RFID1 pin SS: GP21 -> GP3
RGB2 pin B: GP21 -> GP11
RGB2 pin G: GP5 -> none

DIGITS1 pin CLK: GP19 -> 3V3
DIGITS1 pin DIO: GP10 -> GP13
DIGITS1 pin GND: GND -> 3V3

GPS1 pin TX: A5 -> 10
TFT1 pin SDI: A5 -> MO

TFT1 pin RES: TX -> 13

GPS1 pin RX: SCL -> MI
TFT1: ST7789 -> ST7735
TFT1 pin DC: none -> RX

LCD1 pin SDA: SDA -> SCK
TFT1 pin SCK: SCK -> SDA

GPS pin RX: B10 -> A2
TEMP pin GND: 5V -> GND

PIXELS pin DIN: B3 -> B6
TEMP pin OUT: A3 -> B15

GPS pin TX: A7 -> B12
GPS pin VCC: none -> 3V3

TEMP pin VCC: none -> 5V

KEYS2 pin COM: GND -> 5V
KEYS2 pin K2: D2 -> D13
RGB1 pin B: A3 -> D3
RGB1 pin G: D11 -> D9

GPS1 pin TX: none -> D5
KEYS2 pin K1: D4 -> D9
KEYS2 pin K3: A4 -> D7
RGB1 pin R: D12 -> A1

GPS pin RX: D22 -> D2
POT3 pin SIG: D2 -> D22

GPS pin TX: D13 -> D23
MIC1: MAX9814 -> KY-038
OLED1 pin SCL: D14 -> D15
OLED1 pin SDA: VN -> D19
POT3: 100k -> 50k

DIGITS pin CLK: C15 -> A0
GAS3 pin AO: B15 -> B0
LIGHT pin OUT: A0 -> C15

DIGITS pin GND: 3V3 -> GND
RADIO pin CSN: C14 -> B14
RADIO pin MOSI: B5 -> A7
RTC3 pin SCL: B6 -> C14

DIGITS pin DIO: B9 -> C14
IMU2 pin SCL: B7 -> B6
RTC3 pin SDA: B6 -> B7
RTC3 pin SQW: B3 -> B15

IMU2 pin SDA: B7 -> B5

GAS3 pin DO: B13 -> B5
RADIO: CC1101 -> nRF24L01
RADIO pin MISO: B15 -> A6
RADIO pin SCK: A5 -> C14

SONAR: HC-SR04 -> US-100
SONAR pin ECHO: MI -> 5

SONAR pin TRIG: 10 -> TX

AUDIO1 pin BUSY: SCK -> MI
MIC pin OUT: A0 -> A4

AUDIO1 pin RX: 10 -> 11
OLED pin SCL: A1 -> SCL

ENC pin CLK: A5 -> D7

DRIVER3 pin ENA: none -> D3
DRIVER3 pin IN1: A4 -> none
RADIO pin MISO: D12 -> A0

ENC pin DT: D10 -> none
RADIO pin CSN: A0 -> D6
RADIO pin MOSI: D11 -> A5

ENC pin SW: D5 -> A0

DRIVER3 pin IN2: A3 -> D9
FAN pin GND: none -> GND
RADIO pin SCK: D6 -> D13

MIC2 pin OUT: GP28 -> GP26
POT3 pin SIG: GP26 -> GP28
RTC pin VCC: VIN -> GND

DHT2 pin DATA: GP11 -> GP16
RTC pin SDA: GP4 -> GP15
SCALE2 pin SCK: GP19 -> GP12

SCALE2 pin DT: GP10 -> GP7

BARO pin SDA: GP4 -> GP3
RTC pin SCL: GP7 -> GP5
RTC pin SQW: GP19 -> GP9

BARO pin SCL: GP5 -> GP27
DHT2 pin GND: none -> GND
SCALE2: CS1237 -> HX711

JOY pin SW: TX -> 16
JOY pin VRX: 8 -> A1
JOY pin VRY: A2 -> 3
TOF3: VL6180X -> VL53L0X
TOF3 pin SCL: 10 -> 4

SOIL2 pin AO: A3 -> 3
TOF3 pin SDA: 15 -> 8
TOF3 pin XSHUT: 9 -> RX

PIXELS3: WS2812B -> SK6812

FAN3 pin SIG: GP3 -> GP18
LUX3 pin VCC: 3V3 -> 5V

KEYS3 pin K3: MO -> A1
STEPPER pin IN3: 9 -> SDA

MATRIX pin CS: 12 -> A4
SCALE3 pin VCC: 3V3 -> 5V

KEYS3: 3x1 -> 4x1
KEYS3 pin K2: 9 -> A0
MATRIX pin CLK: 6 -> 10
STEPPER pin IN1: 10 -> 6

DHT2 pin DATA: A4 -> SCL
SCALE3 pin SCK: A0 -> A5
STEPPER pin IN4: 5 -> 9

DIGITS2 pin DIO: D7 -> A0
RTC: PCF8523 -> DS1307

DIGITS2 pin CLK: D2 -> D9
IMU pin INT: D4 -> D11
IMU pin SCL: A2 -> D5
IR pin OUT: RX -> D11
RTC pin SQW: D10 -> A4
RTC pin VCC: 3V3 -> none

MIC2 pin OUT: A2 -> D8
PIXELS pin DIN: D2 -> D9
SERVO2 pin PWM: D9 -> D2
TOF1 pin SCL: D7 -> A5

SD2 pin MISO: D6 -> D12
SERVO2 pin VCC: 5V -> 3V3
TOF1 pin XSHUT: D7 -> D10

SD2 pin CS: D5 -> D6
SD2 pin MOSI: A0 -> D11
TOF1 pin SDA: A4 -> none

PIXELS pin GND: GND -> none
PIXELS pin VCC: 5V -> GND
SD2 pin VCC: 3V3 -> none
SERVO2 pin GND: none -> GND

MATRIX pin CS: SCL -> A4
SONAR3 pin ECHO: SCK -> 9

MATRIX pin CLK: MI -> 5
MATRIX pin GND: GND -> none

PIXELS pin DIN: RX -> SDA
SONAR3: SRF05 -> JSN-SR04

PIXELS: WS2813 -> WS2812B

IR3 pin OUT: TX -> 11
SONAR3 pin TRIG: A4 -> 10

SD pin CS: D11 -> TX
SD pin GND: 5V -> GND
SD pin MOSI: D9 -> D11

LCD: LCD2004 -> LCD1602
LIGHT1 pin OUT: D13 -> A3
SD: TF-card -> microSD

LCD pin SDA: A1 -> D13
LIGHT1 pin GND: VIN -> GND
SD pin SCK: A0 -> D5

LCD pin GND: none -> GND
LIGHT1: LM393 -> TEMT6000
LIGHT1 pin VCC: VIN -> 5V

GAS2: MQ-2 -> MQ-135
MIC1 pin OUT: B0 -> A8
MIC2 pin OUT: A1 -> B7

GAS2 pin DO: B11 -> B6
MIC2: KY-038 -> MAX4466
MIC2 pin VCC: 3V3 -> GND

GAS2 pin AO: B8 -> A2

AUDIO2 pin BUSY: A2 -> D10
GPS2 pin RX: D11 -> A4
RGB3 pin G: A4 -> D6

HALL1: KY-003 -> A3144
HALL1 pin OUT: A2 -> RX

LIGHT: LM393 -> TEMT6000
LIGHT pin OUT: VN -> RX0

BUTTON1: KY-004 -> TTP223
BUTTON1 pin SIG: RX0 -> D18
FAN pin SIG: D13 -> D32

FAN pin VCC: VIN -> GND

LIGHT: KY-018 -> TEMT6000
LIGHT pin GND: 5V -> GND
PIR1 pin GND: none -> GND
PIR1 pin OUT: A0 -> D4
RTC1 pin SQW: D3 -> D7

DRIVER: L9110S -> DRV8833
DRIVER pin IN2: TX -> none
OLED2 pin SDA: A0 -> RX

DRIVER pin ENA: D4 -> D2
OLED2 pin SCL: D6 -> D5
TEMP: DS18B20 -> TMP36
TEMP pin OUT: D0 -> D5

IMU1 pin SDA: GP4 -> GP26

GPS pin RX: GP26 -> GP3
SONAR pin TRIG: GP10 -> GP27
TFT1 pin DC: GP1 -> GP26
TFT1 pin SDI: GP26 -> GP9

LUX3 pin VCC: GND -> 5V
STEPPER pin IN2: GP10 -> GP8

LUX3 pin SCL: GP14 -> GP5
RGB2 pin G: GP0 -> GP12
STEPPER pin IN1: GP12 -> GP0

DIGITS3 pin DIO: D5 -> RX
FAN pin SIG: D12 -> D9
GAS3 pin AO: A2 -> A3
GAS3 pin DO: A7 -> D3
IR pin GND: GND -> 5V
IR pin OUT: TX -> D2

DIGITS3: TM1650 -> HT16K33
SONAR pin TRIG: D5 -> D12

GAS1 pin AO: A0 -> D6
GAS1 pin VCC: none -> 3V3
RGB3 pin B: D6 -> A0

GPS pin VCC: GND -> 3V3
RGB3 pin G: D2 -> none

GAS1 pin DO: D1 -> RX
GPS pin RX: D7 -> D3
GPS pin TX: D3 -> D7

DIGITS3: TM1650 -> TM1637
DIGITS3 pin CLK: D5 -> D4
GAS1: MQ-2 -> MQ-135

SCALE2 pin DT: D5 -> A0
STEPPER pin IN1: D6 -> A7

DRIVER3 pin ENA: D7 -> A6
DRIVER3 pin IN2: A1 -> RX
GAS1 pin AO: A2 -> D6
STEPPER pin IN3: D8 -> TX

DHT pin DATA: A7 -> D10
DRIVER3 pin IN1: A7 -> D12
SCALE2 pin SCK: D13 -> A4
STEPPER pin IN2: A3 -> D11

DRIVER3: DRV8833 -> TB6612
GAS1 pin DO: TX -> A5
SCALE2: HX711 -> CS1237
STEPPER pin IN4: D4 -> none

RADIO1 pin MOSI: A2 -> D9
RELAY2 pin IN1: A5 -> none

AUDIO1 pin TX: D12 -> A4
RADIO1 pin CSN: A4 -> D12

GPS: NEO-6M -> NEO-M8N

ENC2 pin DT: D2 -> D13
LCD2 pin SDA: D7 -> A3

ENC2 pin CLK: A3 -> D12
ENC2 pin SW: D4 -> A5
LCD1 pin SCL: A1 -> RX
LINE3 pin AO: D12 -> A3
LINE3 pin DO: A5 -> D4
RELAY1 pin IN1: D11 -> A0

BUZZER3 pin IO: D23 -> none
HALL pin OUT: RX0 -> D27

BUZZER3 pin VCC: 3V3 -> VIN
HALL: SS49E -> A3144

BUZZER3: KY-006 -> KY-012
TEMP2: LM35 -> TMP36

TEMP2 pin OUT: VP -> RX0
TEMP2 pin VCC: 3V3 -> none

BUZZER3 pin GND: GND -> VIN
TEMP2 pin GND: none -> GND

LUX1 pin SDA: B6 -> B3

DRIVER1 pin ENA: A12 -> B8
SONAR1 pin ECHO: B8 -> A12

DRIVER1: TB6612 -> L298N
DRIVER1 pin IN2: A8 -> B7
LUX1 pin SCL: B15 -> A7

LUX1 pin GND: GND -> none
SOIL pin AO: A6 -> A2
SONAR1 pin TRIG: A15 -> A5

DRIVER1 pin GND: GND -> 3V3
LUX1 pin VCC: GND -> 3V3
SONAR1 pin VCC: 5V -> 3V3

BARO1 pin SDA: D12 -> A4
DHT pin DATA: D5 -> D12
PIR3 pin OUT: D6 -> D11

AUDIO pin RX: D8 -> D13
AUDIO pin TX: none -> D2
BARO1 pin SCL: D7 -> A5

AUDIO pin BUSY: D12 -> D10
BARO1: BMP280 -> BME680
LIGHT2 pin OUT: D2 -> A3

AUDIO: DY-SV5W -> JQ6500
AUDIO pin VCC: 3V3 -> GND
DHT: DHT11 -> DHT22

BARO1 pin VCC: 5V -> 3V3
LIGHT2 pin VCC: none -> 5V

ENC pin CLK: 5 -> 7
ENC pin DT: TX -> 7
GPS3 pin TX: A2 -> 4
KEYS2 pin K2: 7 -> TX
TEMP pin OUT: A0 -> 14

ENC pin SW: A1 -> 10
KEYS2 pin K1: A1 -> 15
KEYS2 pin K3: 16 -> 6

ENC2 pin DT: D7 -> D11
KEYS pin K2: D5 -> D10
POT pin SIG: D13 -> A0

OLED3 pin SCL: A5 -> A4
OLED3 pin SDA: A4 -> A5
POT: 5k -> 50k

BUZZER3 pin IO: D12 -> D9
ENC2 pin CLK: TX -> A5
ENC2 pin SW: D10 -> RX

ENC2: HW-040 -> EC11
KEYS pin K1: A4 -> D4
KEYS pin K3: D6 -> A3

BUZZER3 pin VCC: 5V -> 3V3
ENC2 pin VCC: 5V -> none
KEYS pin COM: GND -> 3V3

-- -- --

*To do*. In the listing above, please print only the lines from the first one to the line where "TEMP pin GND: 5V -> GND" appears, exactly as written, both of those lines included.

*Answer for the task*.
RFID1 pin SS: GP21 -> GP3
RGB2 pin B: GP21 -> GP11
RGB2 pin G: GP5 -> none

DIGITS1 pin CLK: GP19 -> 3V3
DIGITS1 pin DIO: GP10 -> GP13
DIGITS1 pin GND: GND -> 3V3

GPS1 pin TX: A5 -> 10
TFT1 pin SDI: A5 -> MO

TFT1 pin RES: TX -> 13

GPS1 pin RX: SCL -> MI
TFT1: ST7789 -> ST7735
TFT1 pin DC: none -> RX

LCD1 pin SDA: SDA -> SCK
TFT1 pin SCK: SCK -> SDA

GPS pin RX: B10 -> A2
TEMP pin GND: 5V -> GND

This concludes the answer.